* [Source data]
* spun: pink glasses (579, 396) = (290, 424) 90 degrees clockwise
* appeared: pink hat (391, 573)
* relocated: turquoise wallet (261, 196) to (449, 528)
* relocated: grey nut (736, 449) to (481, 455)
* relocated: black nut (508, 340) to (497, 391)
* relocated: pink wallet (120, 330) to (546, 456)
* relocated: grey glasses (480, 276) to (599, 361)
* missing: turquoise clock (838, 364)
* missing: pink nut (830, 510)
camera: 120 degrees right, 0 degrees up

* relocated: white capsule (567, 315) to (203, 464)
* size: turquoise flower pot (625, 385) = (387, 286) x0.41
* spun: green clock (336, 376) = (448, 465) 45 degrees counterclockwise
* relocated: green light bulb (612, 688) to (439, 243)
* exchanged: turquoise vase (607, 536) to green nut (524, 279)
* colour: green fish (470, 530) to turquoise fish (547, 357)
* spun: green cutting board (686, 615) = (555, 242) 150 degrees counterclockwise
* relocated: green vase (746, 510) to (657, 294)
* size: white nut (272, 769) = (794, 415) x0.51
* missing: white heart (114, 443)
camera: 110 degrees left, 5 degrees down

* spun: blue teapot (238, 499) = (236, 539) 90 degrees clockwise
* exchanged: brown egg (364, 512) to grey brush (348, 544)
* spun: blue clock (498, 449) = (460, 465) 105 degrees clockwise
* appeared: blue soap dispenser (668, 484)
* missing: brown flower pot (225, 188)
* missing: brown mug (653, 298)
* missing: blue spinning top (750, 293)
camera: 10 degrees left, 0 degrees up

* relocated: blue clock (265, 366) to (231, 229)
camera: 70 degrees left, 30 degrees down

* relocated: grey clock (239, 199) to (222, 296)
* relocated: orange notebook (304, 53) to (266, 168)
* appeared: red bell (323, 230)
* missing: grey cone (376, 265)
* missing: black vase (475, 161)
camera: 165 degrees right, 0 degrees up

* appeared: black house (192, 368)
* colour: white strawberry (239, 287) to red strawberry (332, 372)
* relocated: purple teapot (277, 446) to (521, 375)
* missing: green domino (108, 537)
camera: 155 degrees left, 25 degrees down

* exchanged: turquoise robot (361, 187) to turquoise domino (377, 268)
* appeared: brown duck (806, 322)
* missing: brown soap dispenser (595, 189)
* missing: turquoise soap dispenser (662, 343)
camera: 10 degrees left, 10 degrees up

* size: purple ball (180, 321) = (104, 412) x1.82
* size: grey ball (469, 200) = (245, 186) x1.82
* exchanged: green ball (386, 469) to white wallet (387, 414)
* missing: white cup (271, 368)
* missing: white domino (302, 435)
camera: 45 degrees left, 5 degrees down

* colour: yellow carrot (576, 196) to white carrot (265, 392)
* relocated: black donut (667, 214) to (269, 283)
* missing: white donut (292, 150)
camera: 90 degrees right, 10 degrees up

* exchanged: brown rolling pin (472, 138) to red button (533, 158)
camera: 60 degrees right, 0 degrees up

* [Action item]
Of the entries above, transcribe exactly those lines that fall between the line containing "to (481, 455)" and the line containing "nut (830, 510)", together with those two lines.

* [Result below]
* relocated: grey nut (736, 449) to (481, 455)
* relocated: black nut (508, 340) to (497, 391)
* relocated: pink wallet (120, 330) to (546, 456)
* relocated: grey glasses (480, 276) to (599, 361)
* missing: turquoise clock (838, 364)
* missing: pink nut (830, 510)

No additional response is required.